(Directions) Reproduce every one of the following entries verbatim, line for line.

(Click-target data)

────────────────

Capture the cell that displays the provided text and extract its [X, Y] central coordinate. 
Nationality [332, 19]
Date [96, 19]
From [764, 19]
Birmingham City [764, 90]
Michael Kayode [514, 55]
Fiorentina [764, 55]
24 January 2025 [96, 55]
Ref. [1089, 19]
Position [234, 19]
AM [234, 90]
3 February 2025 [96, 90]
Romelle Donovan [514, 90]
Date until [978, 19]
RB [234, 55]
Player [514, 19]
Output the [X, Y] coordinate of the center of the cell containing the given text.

────────────────

(Result of the task)
Capture the cell that displays the provided text and extract its [X, Y] central coordinate. 
Nationality [332, 19]
Date [96, 19]
From [764, 19]
Birmingham City [764, 90]
Michael Kayode [514, 55]
Fiorentina [764, 55]
24 January 2025 [96, 55]
Ref. [1089, 19]
Position [234, 19]
AM [234, 90]
3 February 2025 [96, 90]
Romelle Donovan [514, 90]
Date until [978, 19]
RB [234, 55]
Player [514, 19]
Output the [X, Y] coordinate of the center of the cell containing the given text.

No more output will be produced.